┌────────

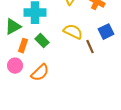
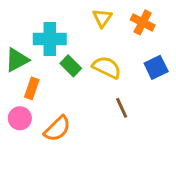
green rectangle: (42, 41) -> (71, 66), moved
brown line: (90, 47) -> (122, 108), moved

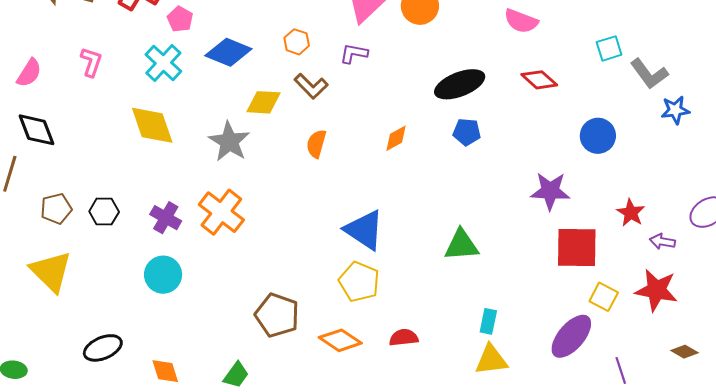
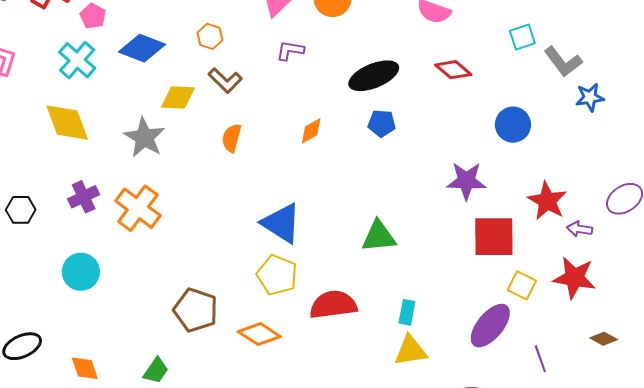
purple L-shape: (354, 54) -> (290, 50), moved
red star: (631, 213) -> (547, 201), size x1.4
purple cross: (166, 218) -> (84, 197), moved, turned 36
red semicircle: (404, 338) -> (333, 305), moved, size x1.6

└────────
┌────────

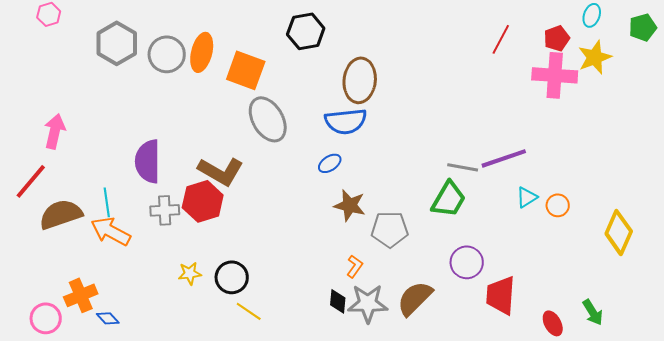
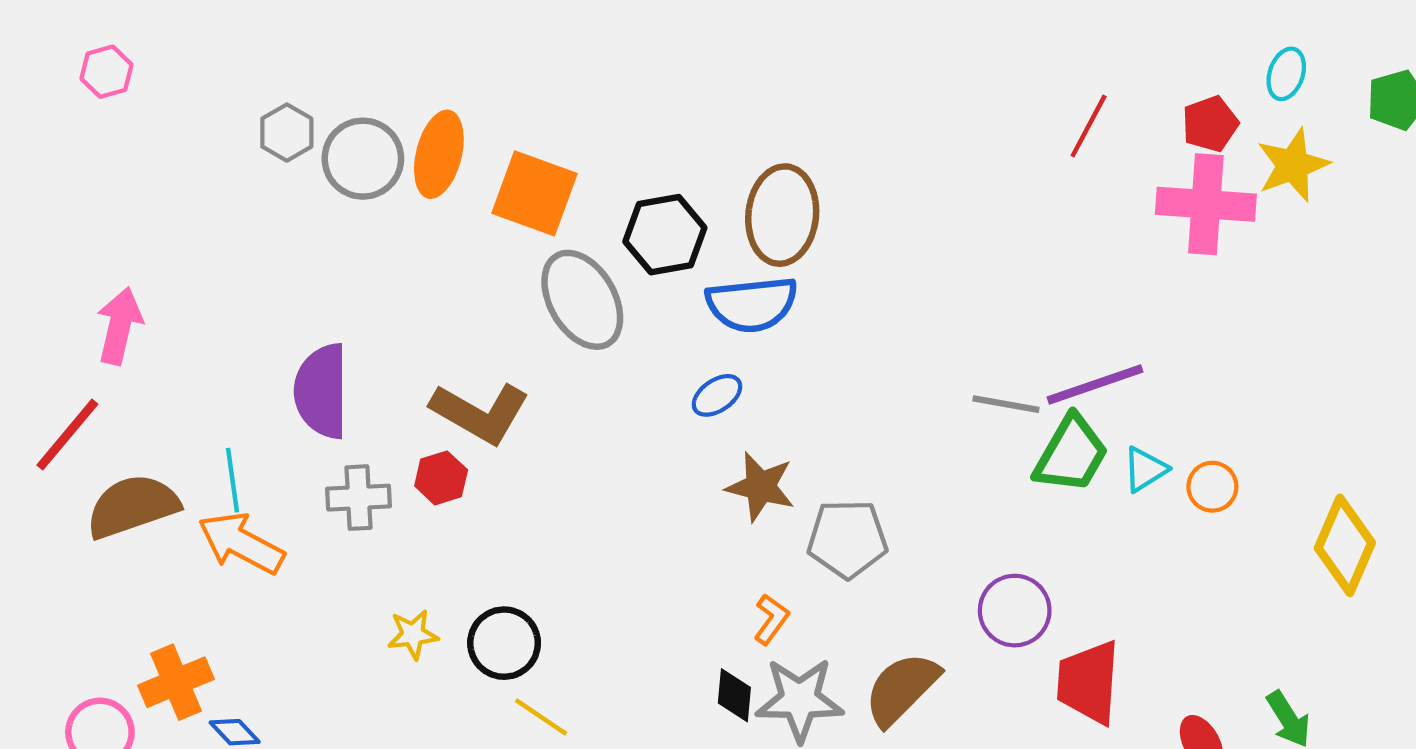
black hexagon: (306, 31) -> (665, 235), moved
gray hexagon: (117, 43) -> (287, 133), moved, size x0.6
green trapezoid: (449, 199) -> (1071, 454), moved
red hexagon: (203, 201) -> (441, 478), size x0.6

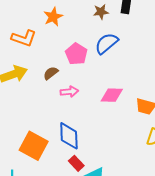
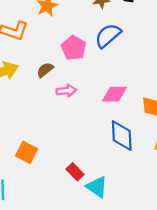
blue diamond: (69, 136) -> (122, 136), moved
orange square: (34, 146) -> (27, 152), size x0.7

└────────

▸ AIM OF THE EXERCISE
When copying from the data above, begin at the line containing "green rectangle: (42, 41) -> (71, 66), moved" and end at the line containing "red semicircle: (404, 338)"; return those lines exactly and leave all pictures behind.

▸ REPLY TO THE TASK
green rectangle: (42, 41) -> (71, 66), moved
brown line: (90, 47) -> (122, 108), moved

purple L-shape: (354, 54) -> (290, 50), moved
red star: (631, 213) -> (547, 201), size x1.4
purple cross: (166, 218) -> (84, 197), moved, turned 36
red semicircle: (404, 338) -> (333, 305), moved, size x1.6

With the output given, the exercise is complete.